> _Dataset content_:
= = = = =

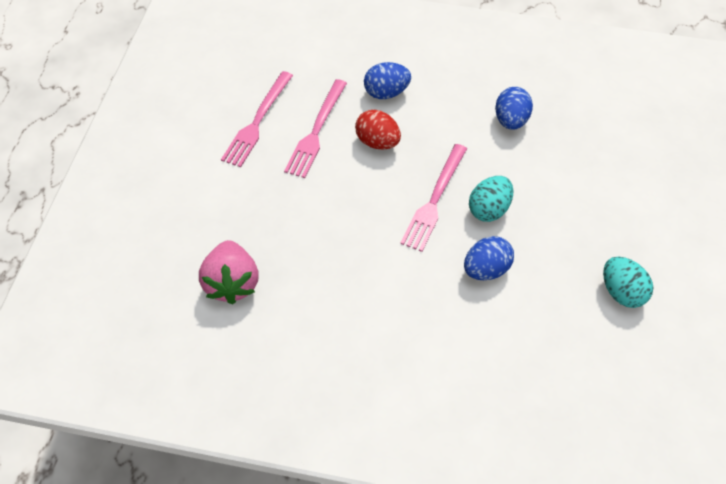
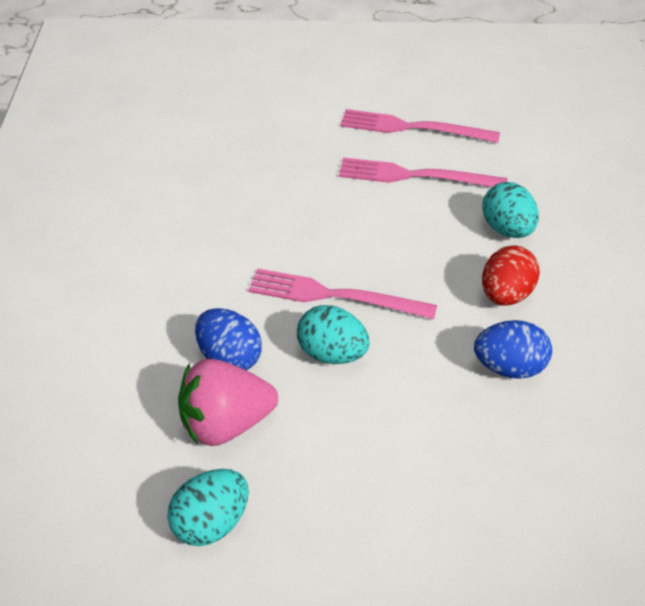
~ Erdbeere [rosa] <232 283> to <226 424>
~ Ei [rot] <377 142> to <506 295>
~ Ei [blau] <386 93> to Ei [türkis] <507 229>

= = = = =

> _Problem statement_:
Print the material in full and exactly; the pictures must not be printed.

> _Response to this exercise_:
~ Erdbeere [rosa] <232 283> to <226 424>
~ Ei [rot] <377 142> to <506 295>
~ Ei [blau] <386 93> to Ei [türkis] <507 229>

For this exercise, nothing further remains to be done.